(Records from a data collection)

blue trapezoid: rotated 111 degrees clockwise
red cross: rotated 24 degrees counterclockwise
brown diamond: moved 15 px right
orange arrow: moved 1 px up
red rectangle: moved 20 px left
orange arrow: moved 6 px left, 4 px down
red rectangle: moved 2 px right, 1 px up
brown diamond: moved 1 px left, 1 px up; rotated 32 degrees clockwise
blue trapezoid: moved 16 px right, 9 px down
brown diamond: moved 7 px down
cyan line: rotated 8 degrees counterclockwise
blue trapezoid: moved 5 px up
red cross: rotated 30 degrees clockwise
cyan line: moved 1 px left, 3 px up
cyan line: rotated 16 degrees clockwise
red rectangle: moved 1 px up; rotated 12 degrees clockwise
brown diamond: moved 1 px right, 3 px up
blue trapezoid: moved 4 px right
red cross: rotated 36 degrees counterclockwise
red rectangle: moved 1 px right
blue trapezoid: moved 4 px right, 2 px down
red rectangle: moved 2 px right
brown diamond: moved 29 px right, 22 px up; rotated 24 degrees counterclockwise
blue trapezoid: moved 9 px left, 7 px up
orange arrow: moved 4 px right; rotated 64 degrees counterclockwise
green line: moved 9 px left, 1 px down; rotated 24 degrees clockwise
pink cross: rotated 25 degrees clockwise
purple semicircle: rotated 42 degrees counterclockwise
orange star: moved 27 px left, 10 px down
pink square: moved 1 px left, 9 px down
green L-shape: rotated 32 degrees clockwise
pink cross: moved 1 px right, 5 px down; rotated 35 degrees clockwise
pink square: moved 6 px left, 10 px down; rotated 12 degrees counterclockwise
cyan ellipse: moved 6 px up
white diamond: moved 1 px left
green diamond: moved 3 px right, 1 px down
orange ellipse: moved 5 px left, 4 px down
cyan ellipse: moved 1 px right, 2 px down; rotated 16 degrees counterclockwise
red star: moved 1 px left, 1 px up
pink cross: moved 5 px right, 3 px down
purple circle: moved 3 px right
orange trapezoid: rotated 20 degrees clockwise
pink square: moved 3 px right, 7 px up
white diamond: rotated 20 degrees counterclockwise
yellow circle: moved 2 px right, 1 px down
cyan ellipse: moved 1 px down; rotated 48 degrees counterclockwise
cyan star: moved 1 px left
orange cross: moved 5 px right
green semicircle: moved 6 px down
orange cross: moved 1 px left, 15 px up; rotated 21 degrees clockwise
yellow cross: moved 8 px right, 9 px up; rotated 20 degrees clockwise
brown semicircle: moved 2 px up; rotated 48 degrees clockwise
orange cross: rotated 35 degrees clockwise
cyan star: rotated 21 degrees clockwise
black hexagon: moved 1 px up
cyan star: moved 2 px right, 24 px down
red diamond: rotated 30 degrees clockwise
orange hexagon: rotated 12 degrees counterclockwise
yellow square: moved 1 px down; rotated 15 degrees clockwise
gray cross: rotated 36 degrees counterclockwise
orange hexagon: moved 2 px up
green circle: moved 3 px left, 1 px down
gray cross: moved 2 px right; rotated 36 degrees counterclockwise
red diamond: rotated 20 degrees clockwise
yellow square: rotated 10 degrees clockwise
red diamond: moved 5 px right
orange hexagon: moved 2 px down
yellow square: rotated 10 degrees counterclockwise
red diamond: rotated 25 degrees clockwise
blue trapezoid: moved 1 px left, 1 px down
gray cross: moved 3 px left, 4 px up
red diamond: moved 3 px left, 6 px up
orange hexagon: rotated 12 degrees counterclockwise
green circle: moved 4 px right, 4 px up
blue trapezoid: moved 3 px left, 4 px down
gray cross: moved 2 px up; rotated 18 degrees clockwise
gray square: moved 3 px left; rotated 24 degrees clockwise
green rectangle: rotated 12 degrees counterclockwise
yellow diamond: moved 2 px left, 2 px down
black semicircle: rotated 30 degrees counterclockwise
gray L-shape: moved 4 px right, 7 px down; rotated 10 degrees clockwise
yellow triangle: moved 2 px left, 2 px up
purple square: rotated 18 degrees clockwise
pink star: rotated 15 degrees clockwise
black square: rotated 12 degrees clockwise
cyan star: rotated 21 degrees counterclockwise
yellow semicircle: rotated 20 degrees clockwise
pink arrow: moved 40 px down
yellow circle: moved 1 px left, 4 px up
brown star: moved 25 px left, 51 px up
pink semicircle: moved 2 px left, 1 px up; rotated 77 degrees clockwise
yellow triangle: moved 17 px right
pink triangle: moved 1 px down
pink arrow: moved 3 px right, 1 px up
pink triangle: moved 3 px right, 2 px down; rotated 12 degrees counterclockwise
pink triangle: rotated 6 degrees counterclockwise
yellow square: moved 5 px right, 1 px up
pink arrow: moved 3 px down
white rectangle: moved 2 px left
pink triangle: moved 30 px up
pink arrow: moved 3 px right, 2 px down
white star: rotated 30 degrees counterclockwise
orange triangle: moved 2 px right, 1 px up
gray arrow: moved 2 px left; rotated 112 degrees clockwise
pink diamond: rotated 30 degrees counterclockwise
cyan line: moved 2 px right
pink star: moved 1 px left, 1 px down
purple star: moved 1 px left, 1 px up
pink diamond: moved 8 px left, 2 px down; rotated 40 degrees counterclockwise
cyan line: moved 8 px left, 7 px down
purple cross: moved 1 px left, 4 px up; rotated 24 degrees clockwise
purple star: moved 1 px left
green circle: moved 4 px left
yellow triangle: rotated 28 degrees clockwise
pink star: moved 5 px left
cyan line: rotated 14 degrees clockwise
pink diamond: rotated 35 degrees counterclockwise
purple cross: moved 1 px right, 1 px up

- WHAT NEEDS TO BE DONE
Print all of the entries above again, reproducing each line word for word.

- COMPLETED EXERCISE
blue trapezoid: rotated 111 degrees clockwise
red cross: rotated 24 degrees counterclockwise
brown diamond: moved 15 px right
orange arrow: moved 1 px up
red rectangle: moved 20 px left
orange arrow: moved 6 px left, 4 px down
red rectangle: moved 2 px right, 1 px up
brown diamond: moved 1 px left, 1 px up; rotated 32 degrees clockwise
blue trapezoid: moved 16 px right, 9 px down
brown diamond: moved 7 px down
cyan line: rotated 8 degrees counterclockwise
blue trapezoid: moved 5 px up
red cross: rotated 30 degrees clockwise
cyan line: moved 1 px left, 3 px up
cyan line: rotated 16 degrees clockwise
red rectangle: moved 1 px up; rotated 12 degrees clockwise
brown diamond: moved 1 px right, 3 px up
blue trapezoid: moved 4 px right
red cross: rotated 36 degrees counterclockwise
red rectangle: moved 1 px right
blue trapezoid: moved 4 px right, 2 px down
red rectangle: moved 2 px right
brown diamond: moved 29 px right, 22 px up; rotated 24 degrees counterclockwise
blue trapezoid: moved 9 px left, 7 px up
orange arrow: moved 4 px right; rotated 64 degrees counterclockwise
green line: moved 9 px left, 1 px down; rotated 24 degrees clockwise
pink cross: rotated 25 degrees clockwise
purple semicircle: rotated 42 degrees counterclockwise
orange star: moved 27 px left, 10 px down
pink square: moved 1 px left, 9 px down
green L-shape: rotated 32 degrees clockwise
pink cross: moved 1 px right, 5 px down; rotated 35 degrees clockwise
pink square: moved 6 px left, 10 px down; rotated 12 degrees counterclockwise
cyan ellipse: moved 6 px up
white diamond: moved 1 px left
green diamond: moved 3 px right, 1 px down
orange ellipse: moved 5 px left, 4 px down
cyan ellipse: moved 1 px right, 2 px down; rotated 16 degrees counterclockwise
red star: moved 1 px left, 1 px up
pink cross: moved 5 px right, 3 px down
purple circle: moved 3 px right
orange trapezoid: rotated 20 degrees clockwise
pink square: moved 3 px right, 7 px up
white diamond: rotated 20 degrees counterclockwise
yellow circle: moved 2 px right, 1 px down
cyan ellipse: moved 1 px down; rotated 48 degrees counterclockwise
cyan star: moved 1 px left
orange cross: moved 5 px right
green semicircle: moved 6 px down
orange cross: moved 1 px left, 15 px up; rotated 21 degrees clockwise
yellow cross: moved 8 px right, 9 px up; rotated 20 degrees clockwise
brown semicircle: moved 2 px up; rotated 48 degrees clockwise
orange cross: rotated 35 degrees clockwise
cyan star: rotated 21 degrees clockwise
black hexagon: moved 1 px up
cyan star: moved 2 px right, 24 px down
red diamond: rotated 30 degrees clockwise
orange hexagon: rotated 12 degrees counterclockwise
yellow square: moved 1 px down; rotated 15 degrees clockwise
gray cross: rotated 36 degrees counterclockwise
orange hexagon: moved 2 px up
green circle: moved 3 px left, 1 px down
gray cross: moved 2 px right; rotated 36 degrees counterclockwise
red diamond: rotated 20 degrees clockwise
yellow square: rotated 10 degrees clockwise
red diamond: moved 5 px right
orange hexagon: moved 2 px down
yellow square: rotated 10 degrees counterclockwise
red diamond: rotated 25 degrees clockwise
blue trapezoid: moved 1 px left, 1 px down
gray cross: moved 3 px left, 4 px up
red diamond: moved 3 px left, 6 px up
orange hexagon: rotated 12 degrees counterclockwise
green circle: moved 4 px right, 4 px up
blue trapezoid: moved 3 px left, 4 px down
gray cross: moved 2 px up; rotated 18 degrees clockwise
gray square: moved 3 px left; rotated 24 degrees clockwise
green rectangle: rotated 12 degrees counterclockwise
yellow diamond: moved 2 px left, 2 px down
black semicircle: rotated 30 degrees counterclockwise
gray L-shape: moved 4 px right, 7 px down; rotated 10 degrees clockwise
yellow triangle: moved 2 px left, 2 px up
purple square: rotated 18 degrees clockwise
pink star: rotated 15 degrees clockwise
black square: rotated 12 degrees clockwise
cyan star: rotated 21 degrees counterclockwise
yellow semicircle: rotated 20 degrees clockwise
pink arrow: moved 40 px down
yellow circle: moved 1 px left, 4 px up
brown star: moved 25 px left, 51 px up
pink semicircle: moved 2 px left, 1 px up; rotated 77 degrees clockwise
yellow triangle: moved 17 px right
pink triangle: moved 1 px down
pink arrow: moved 3 px right, 1 px up
pink triangle: moved 3 px right, 2 px down; rotated 12 degrees counterclockwise
pink triangle: rotated 6 degrees counterclockwise
yellow square: moved 5 px right, 1 px up
pink arrow: moved 3 px down
white rectangle: moved 2 px left
pink triangle: moved 30 px up
pink arrow: moved 3 px right, 2 px down
white star: rotated 30 degrees counterclockwise
orange triangle: moved 2 px right, 1 px up
gray arrow: moved 2 px left; rotated 112 degrees clockwise
pink diamond: rotated 30 degrees counterclockwise
cyan line: moved 2 px right
pink star: moved 1 px left, 1 px down
purple star: moved 1 px left, 1 px up
pink diamond: moved 8 px left, 2 px down; rotated 40 degrees counterclockwise
cyan line: moved 8 px left, 7 px down
purple cross: moved 1 px left, 4 px up; rotated 24 degrees clockwise
purple star: moved 1 px left
green circle: moved 4 px left
yellow triangle: rotated 28 degrees clockwise
pink star: moved 5 px left
cyan line: rotated 14 degrees clockwise
pink diamond: rotated 35 degrees counterclockwise
purple cross: moved 1 px right, 1 px up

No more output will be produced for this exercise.